ACTION ITEM — Set down all of the entries below word for word, with the pictures left out.
[DATASET ENTRIES — start]
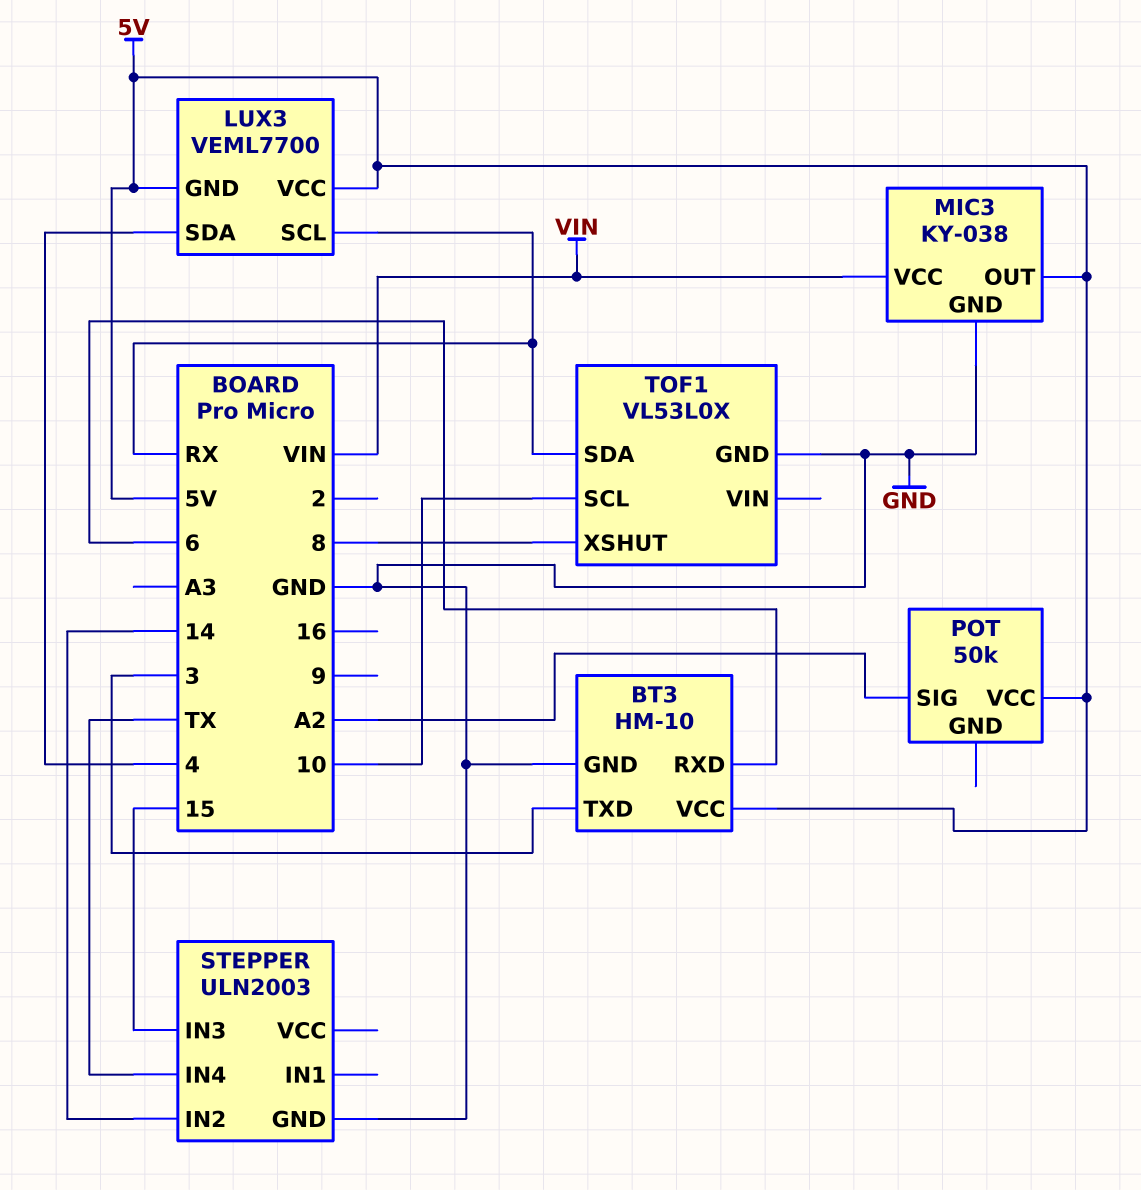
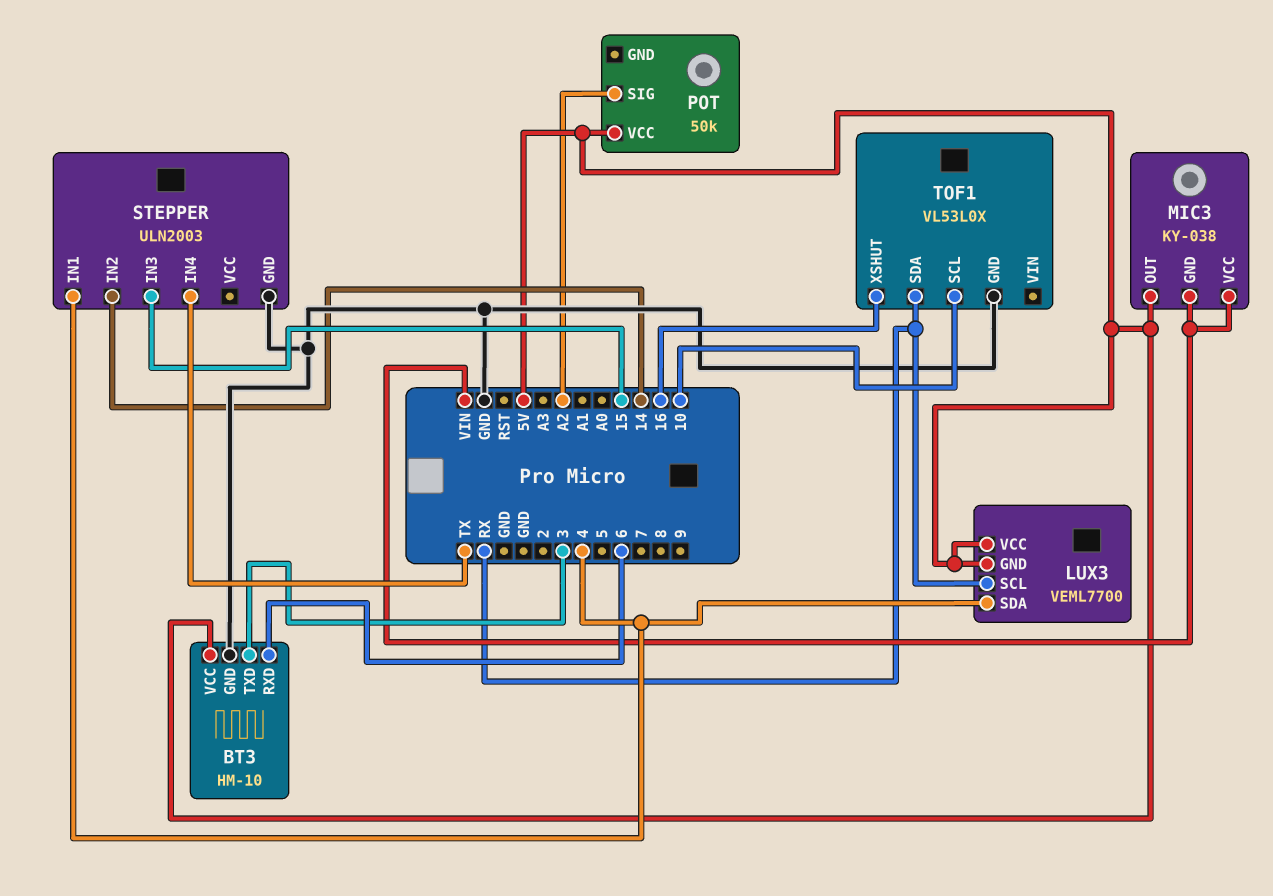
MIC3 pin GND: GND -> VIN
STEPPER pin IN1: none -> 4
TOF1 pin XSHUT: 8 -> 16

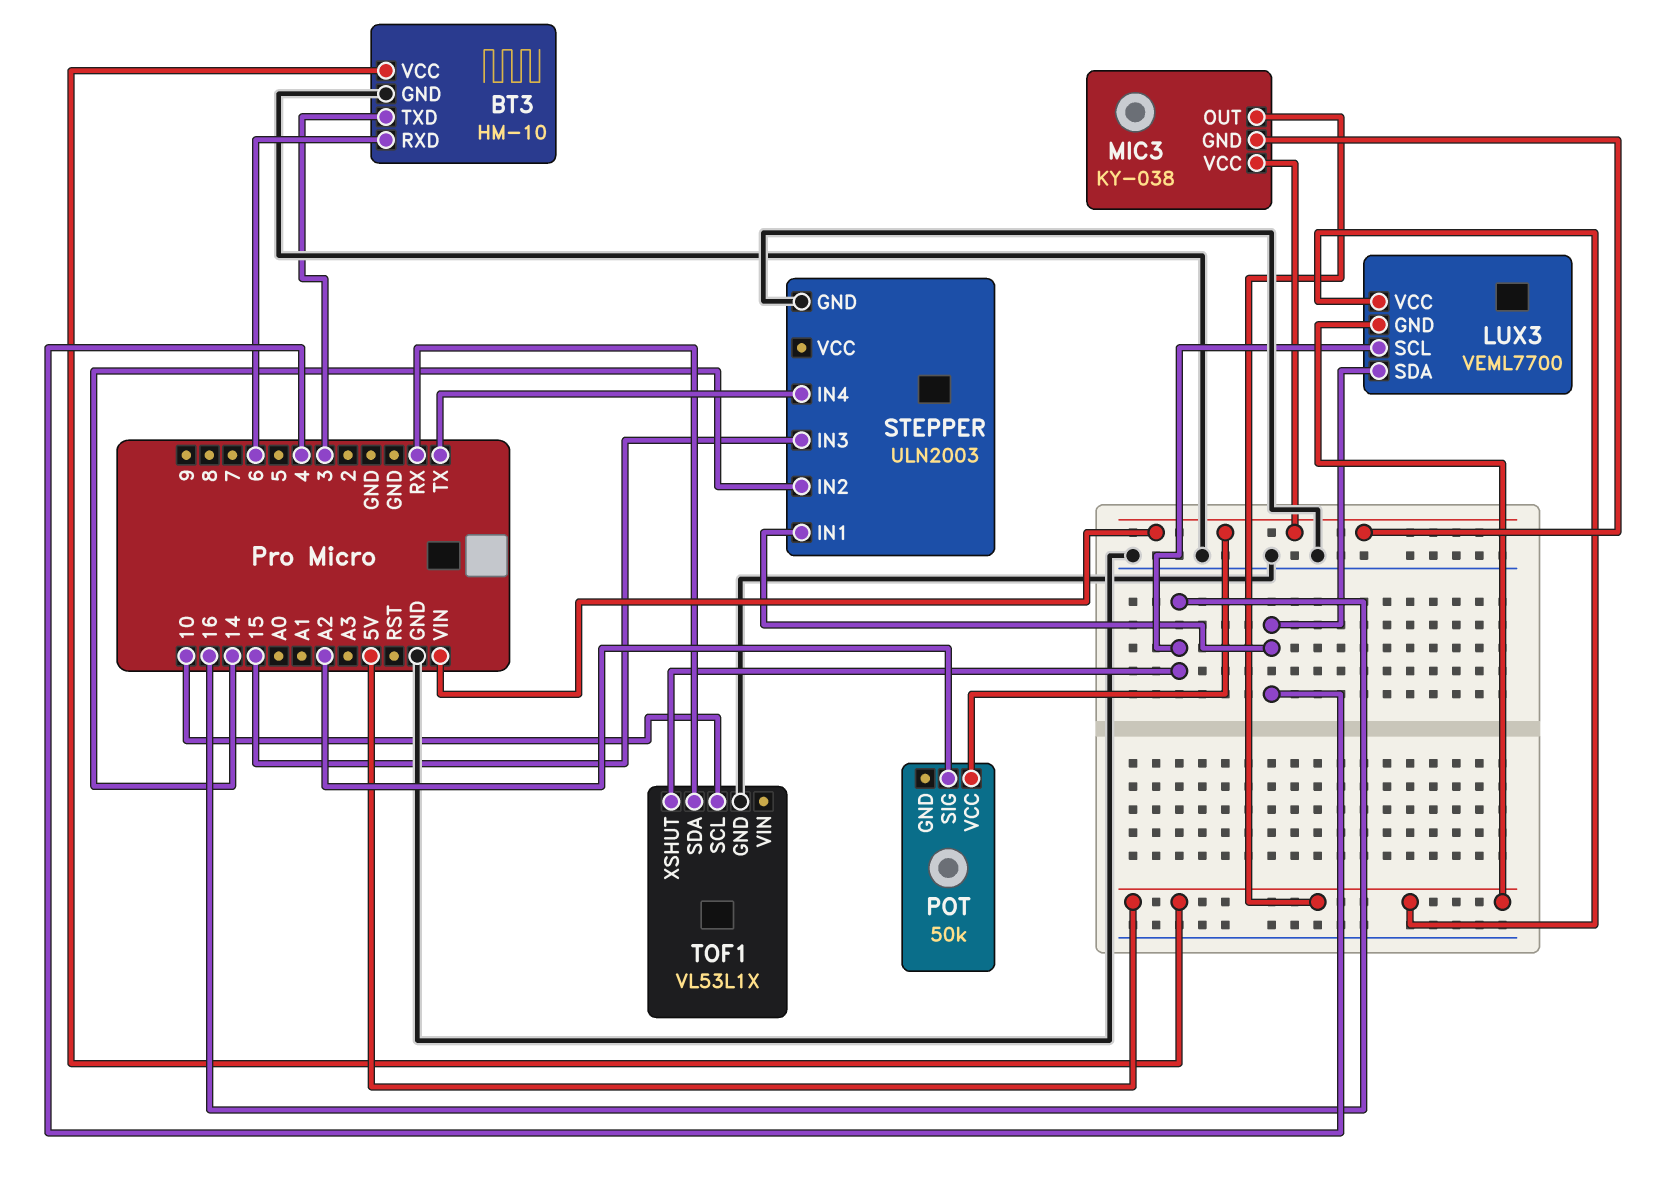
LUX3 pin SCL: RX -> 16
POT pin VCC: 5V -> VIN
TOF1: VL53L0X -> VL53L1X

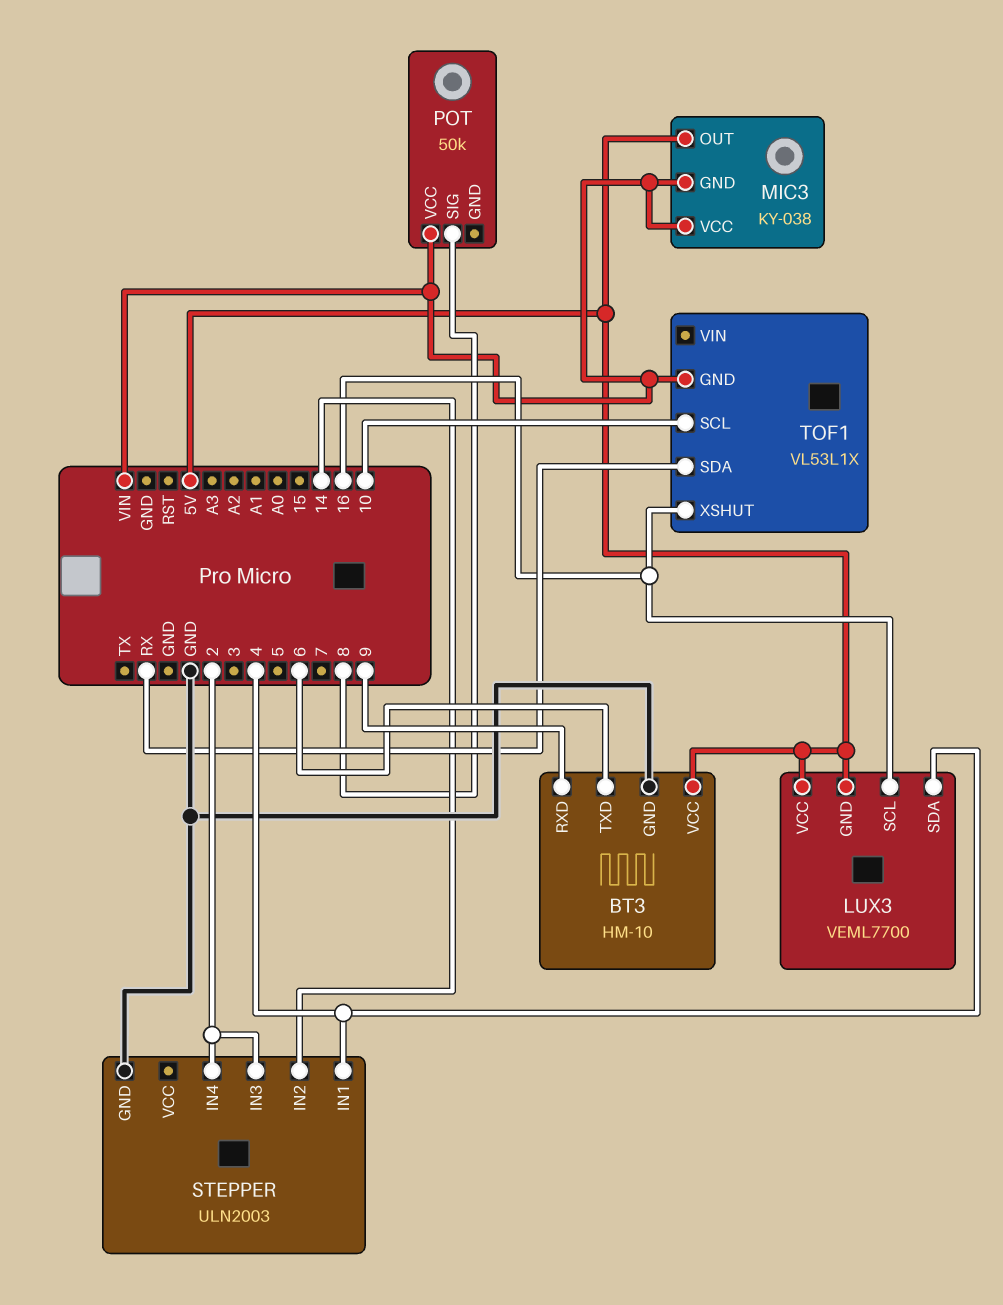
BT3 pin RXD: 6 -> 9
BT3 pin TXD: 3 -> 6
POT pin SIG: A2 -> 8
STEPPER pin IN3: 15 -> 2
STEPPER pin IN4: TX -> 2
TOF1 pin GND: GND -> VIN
[DATASET ENTRIES — finish]
YOUR RESPONSE —
MIC3 pin GND: GND -> VIN
STEPPER pin IN1: none -> 4
TOF1 pin XSHUT: 8 -> 16

LUX3 pin SCL: RX -> 16
POT pin VCC: 5V -> VIN
TOF1: VL53L0X -> VL53L1X

BT3 pin RXD: 6 -> 9
BT3 pin TXD: 3 -> 6
POT pin SIG: A2 -> 8
STEPPER pin IN3: 15 -> 2
STEPPER pin IN4: TX -> 2
TOF1 pin GND: GND -> VIN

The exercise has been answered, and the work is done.